--- START ---

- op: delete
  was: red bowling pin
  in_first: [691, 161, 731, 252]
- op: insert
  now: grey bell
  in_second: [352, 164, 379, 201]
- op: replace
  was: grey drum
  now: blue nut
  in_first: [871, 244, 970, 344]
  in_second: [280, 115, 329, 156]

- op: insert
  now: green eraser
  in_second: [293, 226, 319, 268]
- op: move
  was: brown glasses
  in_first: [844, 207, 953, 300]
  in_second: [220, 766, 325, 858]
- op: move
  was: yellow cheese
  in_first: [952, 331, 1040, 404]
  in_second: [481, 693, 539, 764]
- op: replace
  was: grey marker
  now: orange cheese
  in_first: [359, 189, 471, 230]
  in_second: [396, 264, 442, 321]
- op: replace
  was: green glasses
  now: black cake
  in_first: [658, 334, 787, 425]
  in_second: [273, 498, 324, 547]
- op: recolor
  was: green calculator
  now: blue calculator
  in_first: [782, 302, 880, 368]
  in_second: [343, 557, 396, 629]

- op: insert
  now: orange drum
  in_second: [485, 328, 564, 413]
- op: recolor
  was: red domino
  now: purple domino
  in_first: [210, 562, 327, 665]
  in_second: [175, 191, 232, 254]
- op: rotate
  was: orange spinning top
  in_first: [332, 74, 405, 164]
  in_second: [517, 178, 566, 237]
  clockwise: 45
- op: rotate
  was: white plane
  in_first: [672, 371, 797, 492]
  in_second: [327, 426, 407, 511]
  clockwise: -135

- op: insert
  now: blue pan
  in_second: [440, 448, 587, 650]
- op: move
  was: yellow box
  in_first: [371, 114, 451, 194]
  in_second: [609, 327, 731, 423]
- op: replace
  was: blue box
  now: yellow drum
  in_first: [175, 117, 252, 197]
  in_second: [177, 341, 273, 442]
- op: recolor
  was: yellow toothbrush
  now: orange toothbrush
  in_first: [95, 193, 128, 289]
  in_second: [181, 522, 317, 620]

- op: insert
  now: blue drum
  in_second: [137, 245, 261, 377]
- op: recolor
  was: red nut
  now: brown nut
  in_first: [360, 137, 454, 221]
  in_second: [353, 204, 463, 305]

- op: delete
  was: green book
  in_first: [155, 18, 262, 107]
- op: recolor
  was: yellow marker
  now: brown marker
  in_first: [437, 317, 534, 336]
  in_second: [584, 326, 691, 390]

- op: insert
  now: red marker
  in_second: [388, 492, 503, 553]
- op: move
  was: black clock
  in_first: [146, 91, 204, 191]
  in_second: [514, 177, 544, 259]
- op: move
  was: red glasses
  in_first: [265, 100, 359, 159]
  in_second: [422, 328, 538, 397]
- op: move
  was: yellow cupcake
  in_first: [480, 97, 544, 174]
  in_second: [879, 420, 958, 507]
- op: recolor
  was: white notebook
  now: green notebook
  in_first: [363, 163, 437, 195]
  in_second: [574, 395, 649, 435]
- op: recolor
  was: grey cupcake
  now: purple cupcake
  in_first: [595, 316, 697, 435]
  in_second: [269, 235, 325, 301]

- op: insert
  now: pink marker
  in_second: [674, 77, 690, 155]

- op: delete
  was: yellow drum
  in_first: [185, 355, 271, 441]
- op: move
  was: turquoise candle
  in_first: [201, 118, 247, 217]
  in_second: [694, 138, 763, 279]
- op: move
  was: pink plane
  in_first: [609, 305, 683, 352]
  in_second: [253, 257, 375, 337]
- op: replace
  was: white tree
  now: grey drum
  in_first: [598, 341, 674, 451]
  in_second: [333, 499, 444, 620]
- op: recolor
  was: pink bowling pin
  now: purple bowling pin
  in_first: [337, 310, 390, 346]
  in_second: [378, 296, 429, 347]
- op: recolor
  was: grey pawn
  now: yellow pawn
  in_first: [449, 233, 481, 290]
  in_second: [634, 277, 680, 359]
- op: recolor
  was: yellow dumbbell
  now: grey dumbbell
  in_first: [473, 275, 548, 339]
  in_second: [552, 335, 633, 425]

--- END ---

Your answer should consist only of the lines above between the line holding "in_first: [952, 331, 1040, 404]" and the line holding "was: orange spinning top", inclusive, each transcribed exactly.

  in_first: [952, 331, 1040, 404]
  in_second: [481, 693, 539, 764]
- op: replace
  was: grey marker
  now: orange cheese
  in_first: [359, 189, 471, 230]
  in_second: [396, 264, 442, 321]
- op: replace
  was: green glasses
  now: black cake
  in_first: [658, 334, 787, 425]
  in_second: [273, 498, 324, 547]
- op: recolor
  was: green calculator
  now: blue calculator
  in_first: [782, 302, 880, 368]
  in_second: [343, 557, 396, 629]

- op: insert
  now: orange drum
  in_second: [485, 328, 564, 413]
- op: recolor
  was: red domino
  now: purple domino
  in_first: [210, 562, 327, 665]
  in_second: [175, 191, 232, 254]
- op: rotate
  was: orange spinning top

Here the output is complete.